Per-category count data
--- START ---
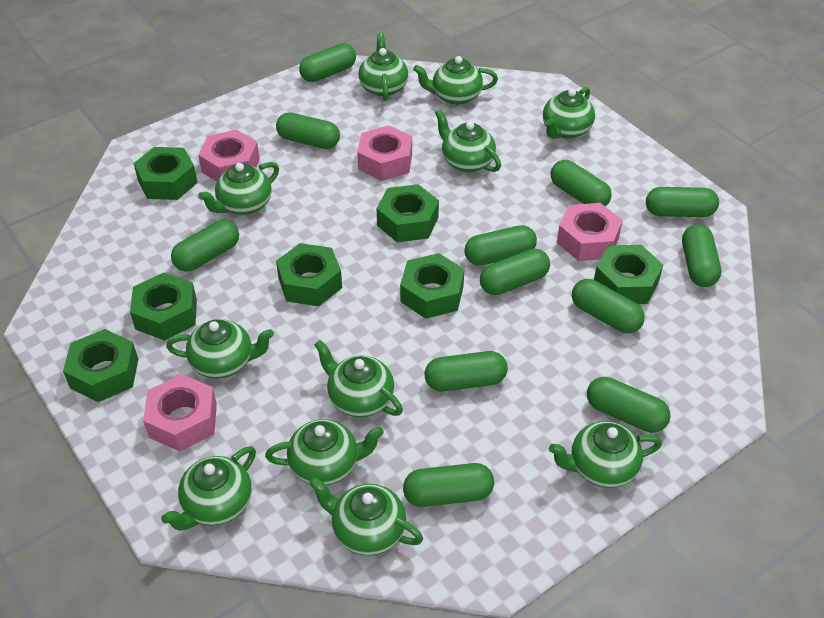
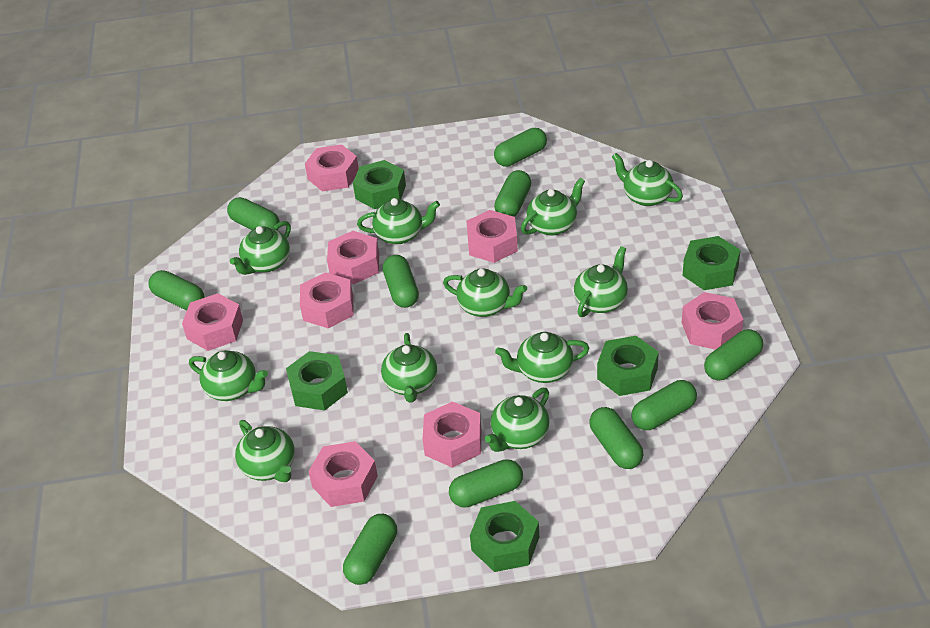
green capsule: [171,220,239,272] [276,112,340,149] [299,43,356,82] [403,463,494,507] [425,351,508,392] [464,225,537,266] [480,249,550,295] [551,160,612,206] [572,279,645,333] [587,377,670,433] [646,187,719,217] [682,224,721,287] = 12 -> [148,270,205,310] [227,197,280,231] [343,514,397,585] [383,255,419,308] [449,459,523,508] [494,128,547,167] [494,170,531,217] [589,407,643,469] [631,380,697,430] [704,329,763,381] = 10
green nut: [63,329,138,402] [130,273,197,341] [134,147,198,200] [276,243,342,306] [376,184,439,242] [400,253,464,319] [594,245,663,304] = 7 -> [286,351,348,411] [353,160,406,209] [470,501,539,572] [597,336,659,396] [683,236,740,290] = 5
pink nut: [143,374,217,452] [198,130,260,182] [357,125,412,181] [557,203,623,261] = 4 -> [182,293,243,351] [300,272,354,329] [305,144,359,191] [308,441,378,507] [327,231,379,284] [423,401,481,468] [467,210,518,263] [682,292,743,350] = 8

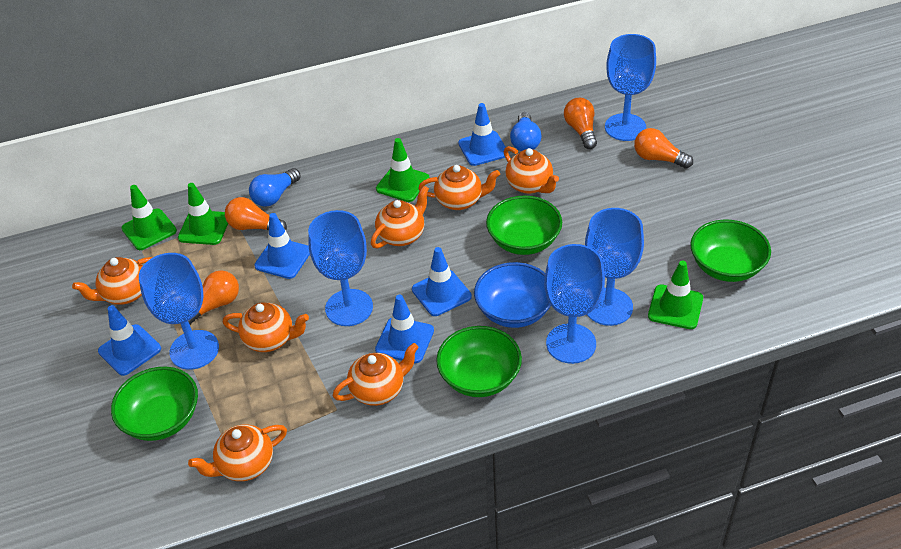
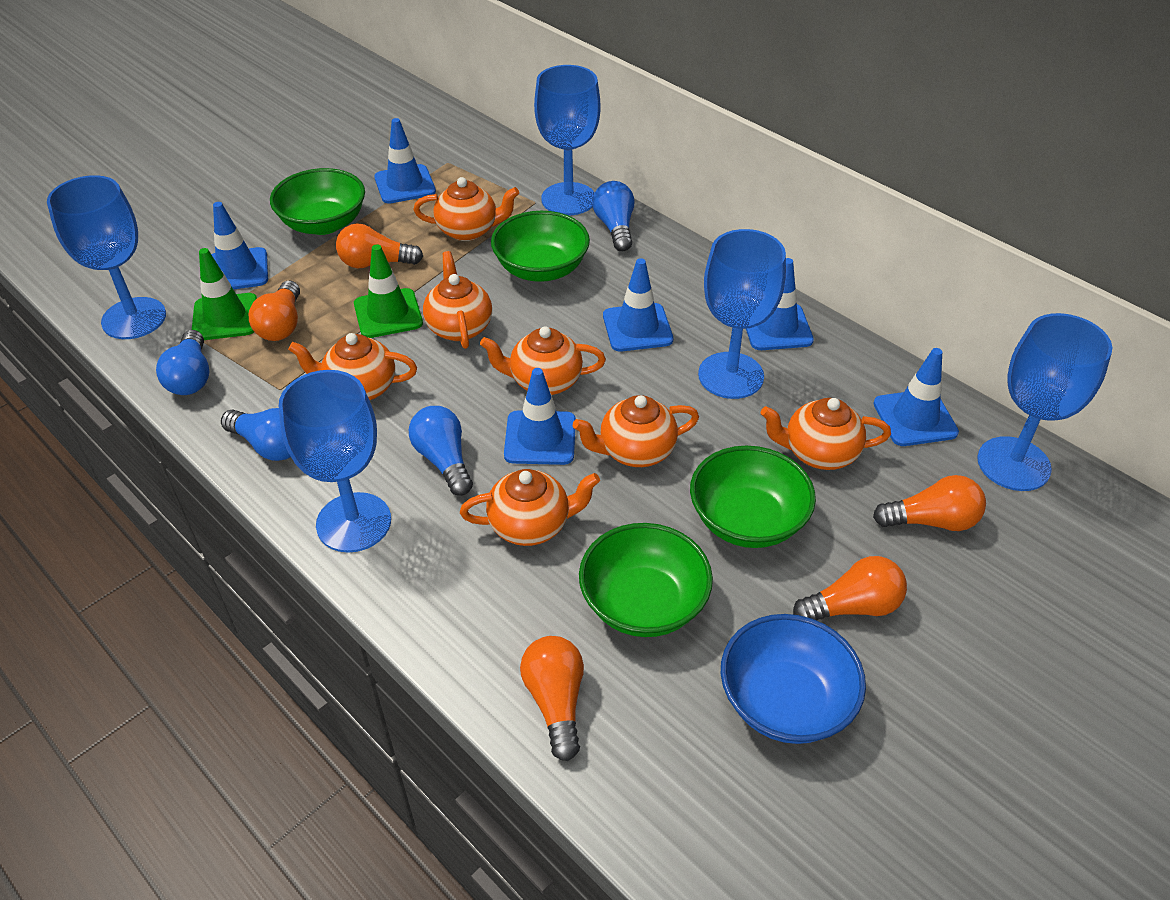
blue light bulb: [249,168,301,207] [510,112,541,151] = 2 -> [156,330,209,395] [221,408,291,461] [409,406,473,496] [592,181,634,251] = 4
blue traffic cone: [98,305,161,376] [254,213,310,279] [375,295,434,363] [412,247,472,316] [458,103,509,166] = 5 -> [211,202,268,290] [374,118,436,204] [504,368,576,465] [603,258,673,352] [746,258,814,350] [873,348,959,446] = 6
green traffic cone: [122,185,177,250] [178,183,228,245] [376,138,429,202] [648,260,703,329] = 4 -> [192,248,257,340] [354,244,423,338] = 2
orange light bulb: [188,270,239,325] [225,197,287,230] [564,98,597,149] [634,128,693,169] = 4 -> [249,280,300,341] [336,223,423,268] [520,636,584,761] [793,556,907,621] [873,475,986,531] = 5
--- END ---
Requirement → Show each line of the data that contains the string "light".

Response below →
blue light bulb: [249,168,301,207] [510,112,541,151] = 2 -> [156,330,209,395] [221,408,291,461] [409,406,473,496] [592,181,634,251] = 4
orange light bulb: [188,270,239,325] [225,197,287,230] [564,98,597,149] [634,128,693,169] = 4 -> [249,280,300,341] [336,223,423,268] [520,636,584,761] [793,556,907,621] [873,475,986,531] = 5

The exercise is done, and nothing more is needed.